*Supplied information*.
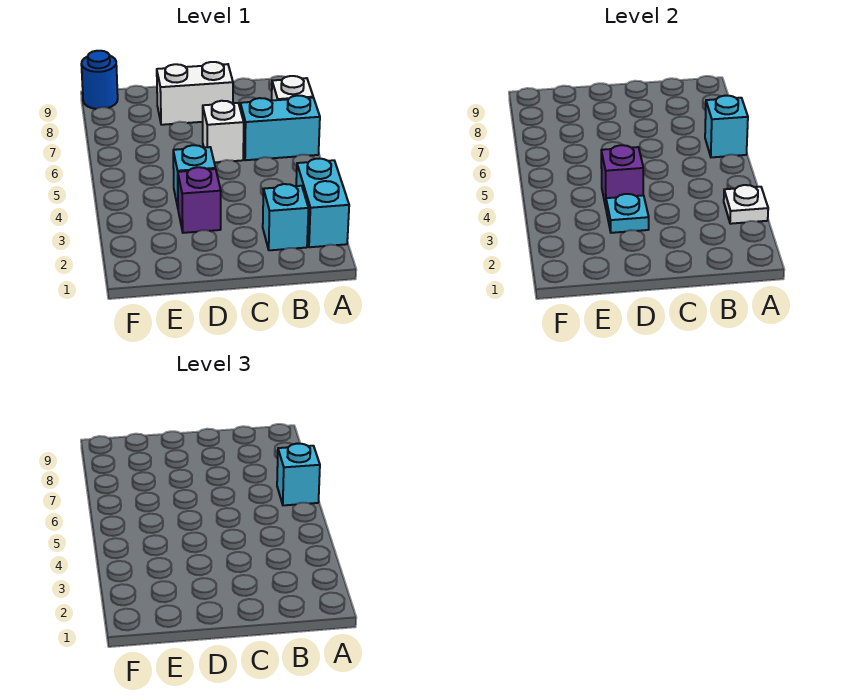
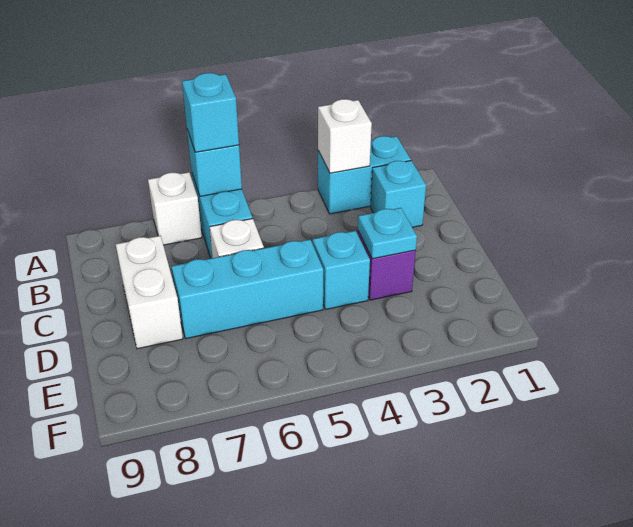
white plate A3 level 2 -> white brick A3 level 2
purple brick D4 level 2 -> none
none -> cyan brick D5:D7 level 1
blue round brick F9 level 1 -> none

*Problem requirements*. Working from the listing above, retype it exactly but include no images.

*Task response*.
white plate A3 level 2 -> white brick A3 level 2
purple brick D4 level 2 -> none
none -> cyan brick D5:D7 level 1
blue round brick F9 level 1 -> none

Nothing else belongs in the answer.